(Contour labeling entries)
────────────────────────────────────────

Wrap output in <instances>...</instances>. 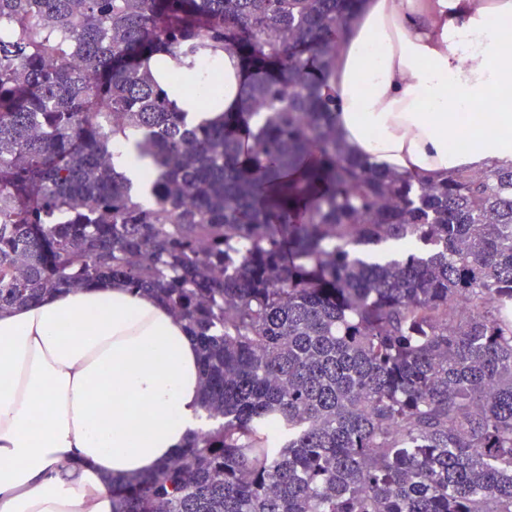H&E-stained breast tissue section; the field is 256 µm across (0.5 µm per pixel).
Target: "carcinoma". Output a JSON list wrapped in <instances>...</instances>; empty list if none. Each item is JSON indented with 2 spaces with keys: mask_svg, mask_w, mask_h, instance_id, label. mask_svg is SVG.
Listing matches in <instances>:
<instances>
[{
  "mask_svg": "<svg viewBox=\"0 0 512 512\" xmlns=\"http://www.w3.org/2000/svg\"><path fill=\"white\" fill-rule=\"evenodd\" d=\"M355 2L0 0V310L112 278L200 348L213 424L112 512H512V170L346 153ZM226 51L255 130L178 106ZM129 129L152 206L112 166Z\"/></svg>",
  "mask_w": 512,
  "mask_h": 512,
  "instance_id": "carcinoma-1",
  "label": "carcinoma"
}]
</instances>
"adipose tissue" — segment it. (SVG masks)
Segmentation results:
<instances>
[{"mask_svg": "<svg viewBox=\"0 0 512 512\" xmlns=\"http://www.w3.org/2000/svg\"><path fill=\"white\" fill-rule=\"evenodd\" d=\"M510 28L512 0H357L329 78L348 153L426 182L512 169ZM136 140L112 163L148 203ZM201 384L196 342L153 293L99 280L0 312V512H112L108 477L205 429Z\"/></svg>", "mask_w": 512, "mask_h": 512, "instance_id": "1", "label": "adipose tissue"}]
</instances>
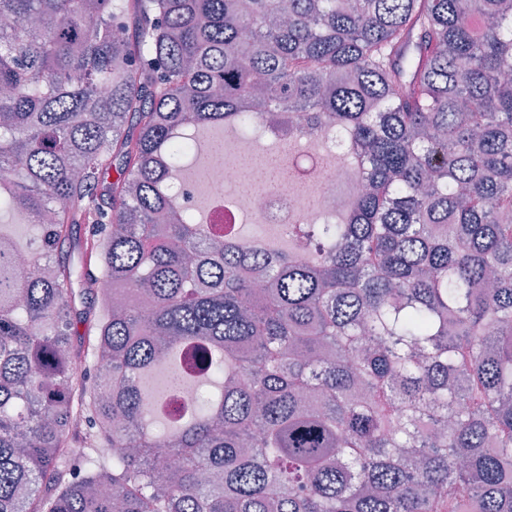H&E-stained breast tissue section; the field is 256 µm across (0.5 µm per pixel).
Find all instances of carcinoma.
<instances>
[{
  "instance_id": "obj_1",
  "label": "carcinoma",
  "mask_w": 512,
  "mask_h": 512,
  "mask_svg": "<svg viewBox=\"0 0 512 512\" xmlns=\"http://www.w3.org/2000/svg\"><path fill=\"white\" fill-rule=\"evenodd\" d=\"M265 123L364 178L286 250L171 192ZM0 205V512H512V0H0ZM18 224L14 215L0 210V232L12 236L21 248H26L30 239L34 235V224L27 223V218L23 214H17Z\"/></svg>"
}]
</instances>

────────────────────────────────────────

- **DIRECTIONS**
Copy only this, please: the line with "it. (SVG masks)" and every line after it through the end of the data, with no pictures.

- **EXPECTED OUTPUT**
"adipose tissue" — segment it. (SVG masks)
Segmentation results:
<instances>
[{"mask_svg": "<svg viewBox=\"0 0 512 512\" xmlns=\"http://www.w3.org/2000/svg\"><path fill=\"white\" fill-rule=\"evenodd\" d=\"M510 28L512 0H357L329 78L348 153L426 182L512 169ZM136 140L112 163L148 203ZM201 384L196 342L153 293L99 280L0 312V512H112L108 477L205 429Z\"/></svg>", "mask_w": 512, "mask_h": 512, "instance_id": "1", "label": "adipose tissue"}]
</instances>
H&E-stained breast tissue section; the field is 256 µm across (0.5 µm per pixel).
Find all instances of carcinoma.
<instances>
[{
  "instance_id": "obj_1",
  "label": "carcinoma",
  "mask_w": 512,
  "mask_h": 512,
  "mask_svg": "<svg viewBox=\"0 0 512 512\" xmlns=\"http://www.w3.org/2000/svg\"><path fill=\"white\" fill-rule=\"evenodd\" d=\"M265 123L364 178L286 250L171 192ZM0 205V512H512V0H0ZM18 224L14 215L0 210V232L12 236L21 248H26L30 239L34 235V224L27 223V218L23 214H17Z\"/></svg>"
}]
</instances>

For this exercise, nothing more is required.